Stored records:

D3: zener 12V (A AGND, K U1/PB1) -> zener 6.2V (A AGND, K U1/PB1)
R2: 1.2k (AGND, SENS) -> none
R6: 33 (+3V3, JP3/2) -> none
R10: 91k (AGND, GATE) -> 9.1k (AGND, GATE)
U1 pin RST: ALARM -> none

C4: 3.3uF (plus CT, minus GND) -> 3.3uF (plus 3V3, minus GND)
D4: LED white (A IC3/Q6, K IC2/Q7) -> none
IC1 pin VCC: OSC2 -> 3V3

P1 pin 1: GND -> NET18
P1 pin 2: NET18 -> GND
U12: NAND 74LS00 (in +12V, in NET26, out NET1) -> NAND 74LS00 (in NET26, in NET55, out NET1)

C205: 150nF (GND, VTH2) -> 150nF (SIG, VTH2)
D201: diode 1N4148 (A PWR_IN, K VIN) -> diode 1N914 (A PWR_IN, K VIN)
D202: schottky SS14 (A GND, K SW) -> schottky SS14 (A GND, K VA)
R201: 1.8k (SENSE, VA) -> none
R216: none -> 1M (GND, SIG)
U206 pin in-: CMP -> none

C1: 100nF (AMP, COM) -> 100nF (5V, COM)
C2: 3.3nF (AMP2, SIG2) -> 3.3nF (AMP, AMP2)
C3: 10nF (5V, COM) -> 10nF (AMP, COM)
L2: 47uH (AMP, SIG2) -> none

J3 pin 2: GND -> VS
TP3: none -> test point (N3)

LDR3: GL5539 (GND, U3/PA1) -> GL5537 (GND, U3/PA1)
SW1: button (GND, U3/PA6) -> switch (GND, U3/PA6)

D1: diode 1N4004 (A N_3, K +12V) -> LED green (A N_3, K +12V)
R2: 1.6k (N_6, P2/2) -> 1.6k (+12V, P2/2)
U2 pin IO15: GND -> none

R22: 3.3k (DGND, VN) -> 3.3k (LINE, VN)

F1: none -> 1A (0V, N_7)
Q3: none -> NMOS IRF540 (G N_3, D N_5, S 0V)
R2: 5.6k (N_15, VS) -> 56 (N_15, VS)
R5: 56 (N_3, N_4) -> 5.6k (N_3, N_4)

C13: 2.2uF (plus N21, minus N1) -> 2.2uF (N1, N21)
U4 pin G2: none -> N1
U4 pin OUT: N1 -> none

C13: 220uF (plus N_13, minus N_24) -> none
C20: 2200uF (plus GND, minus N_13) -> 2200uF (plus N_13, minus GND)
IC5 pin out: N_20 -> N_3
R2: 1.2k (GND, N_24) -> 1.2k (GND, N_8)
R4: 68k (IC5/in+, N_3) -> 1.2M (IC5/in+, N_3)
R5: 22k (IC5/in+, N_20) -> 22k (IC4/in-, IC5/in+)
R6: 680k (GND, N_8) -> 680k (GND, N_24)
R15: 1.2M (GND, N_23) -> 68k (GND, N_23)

## [Problem description]
If a line in the entries above contains "minus", report it.

## [Expected answer]
C4: 3.3uF (plus CT, minus GND) -> 3.3uF (plus 3V3, minus GND)
C13: 2.2uF (plus N21, minus N1) -> 2.2uF (N1, N21)
C13: 220uF (plus N_13, minus N_24) -> none
C20: 2200uF (plus GND, minus N_13) -> 2200uF (plus N_13, minus GND)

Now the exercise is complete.